■ WHAT YOU HAVE TO DO ■
All entries are to be copied exactly, with pictures removed.
BEGIN DATA TO USE
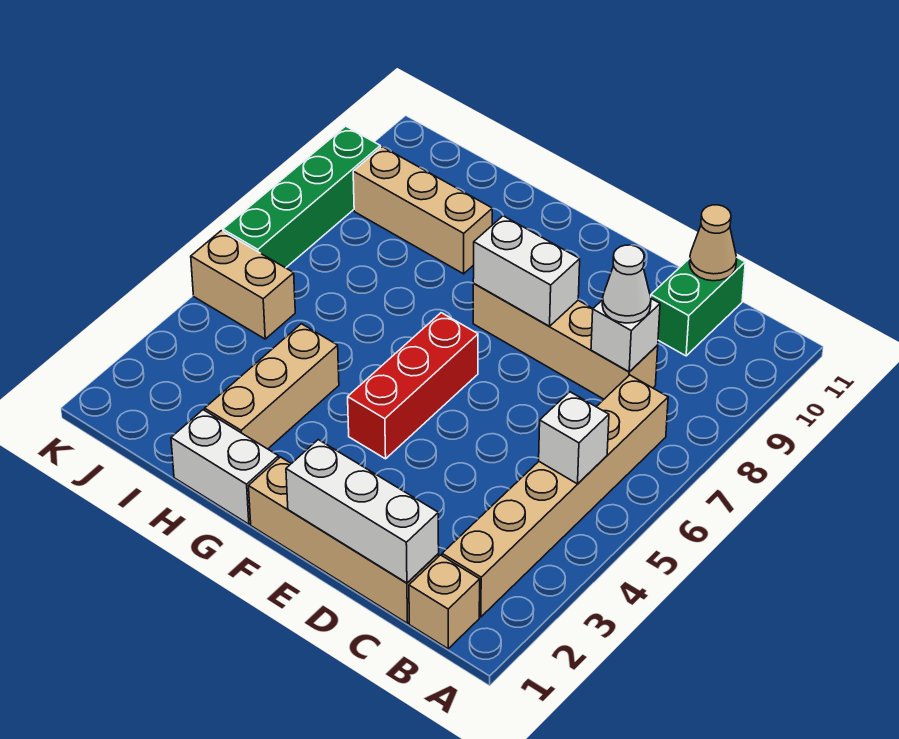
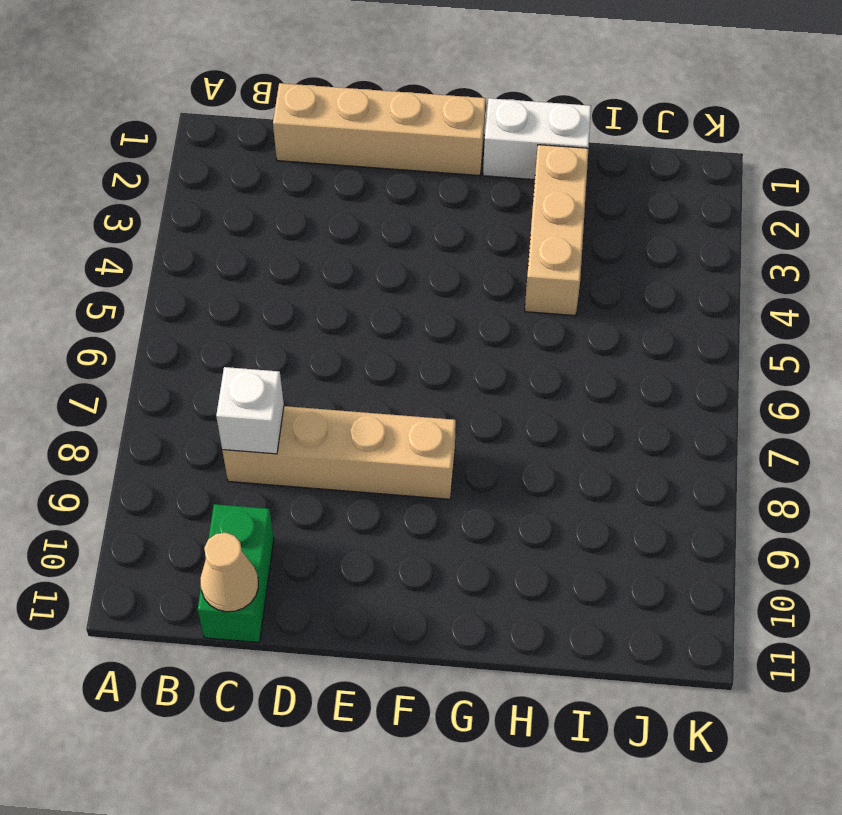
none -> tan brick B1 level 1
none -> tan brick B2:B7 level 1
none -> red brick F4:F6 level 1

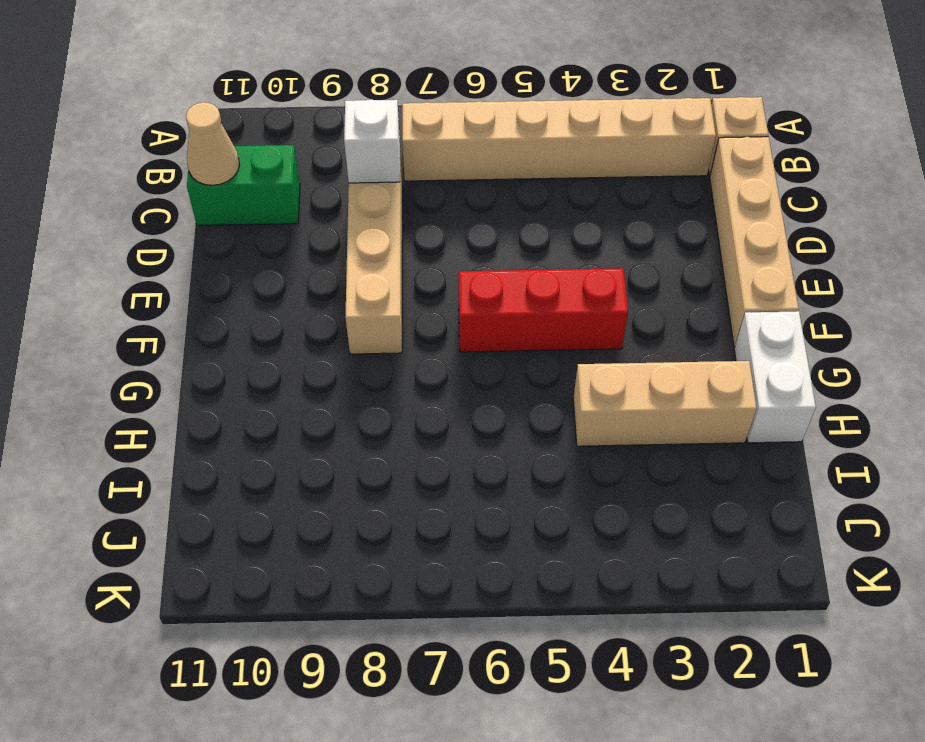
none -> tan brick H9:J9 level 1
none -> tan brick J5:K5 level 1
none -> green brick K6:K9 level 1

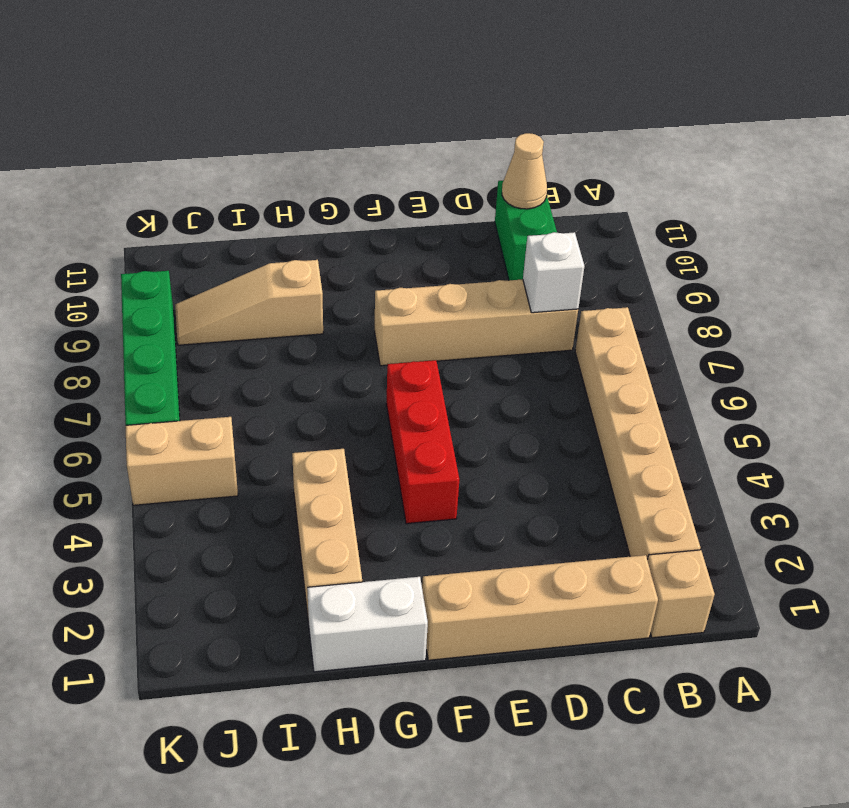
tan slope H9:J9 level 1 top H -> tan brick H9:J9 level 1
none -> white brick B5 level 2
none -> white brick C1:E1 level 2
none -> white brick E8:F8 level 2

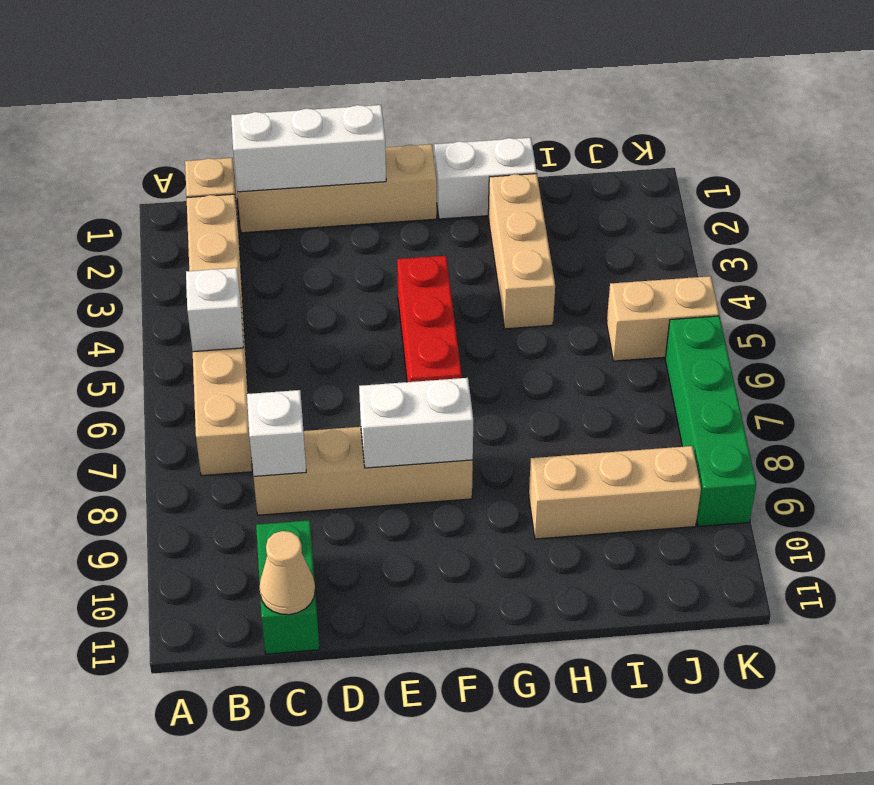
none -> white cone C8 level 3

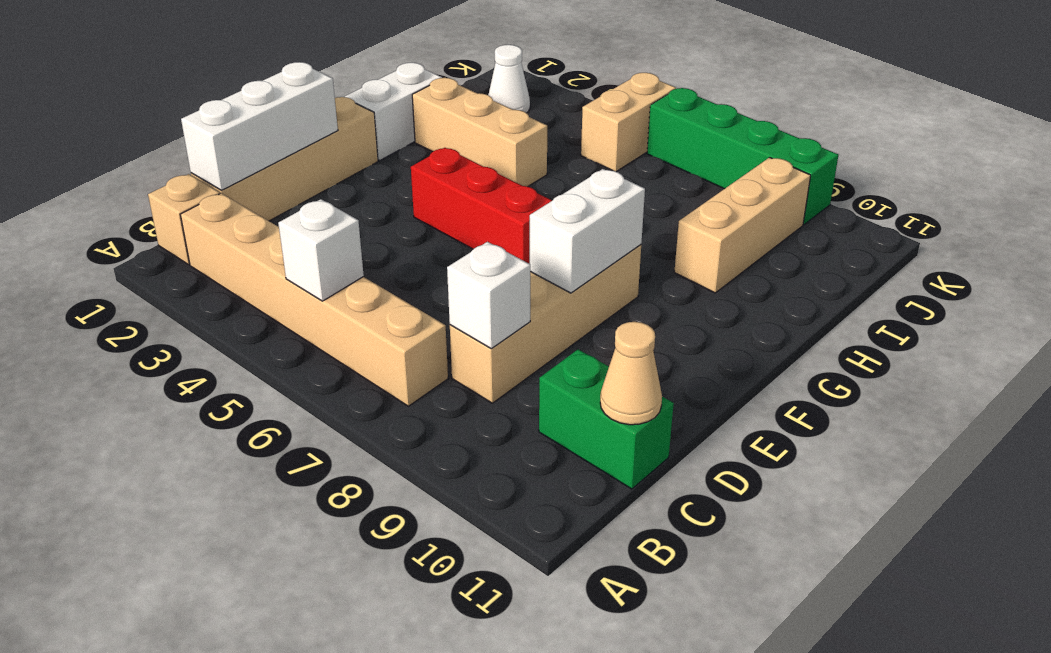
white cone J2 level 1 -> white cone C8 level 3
END DATA TO USE
■ ANSWER TO THIS EXERCISE ■
none -> tan brick B1 level 1
none -> tan brick B2:B7 level 1
none -> red brick F4:F6 level 1

none -> tan brick H9:J9 level 1
none -> tan brick J5:K5 level 1
none -> green brick K6:K9 level 1

tan slope H9:J9 level 1 top H -> tan brick H9:J9 level 1
none -> white brick B5 level 2
none -> white brick C1:E1 level 2
none -> white brick E8:F8 level 2

none -> white cone C8 level 3

white cone J2 level 1 -> white cone C8 level 3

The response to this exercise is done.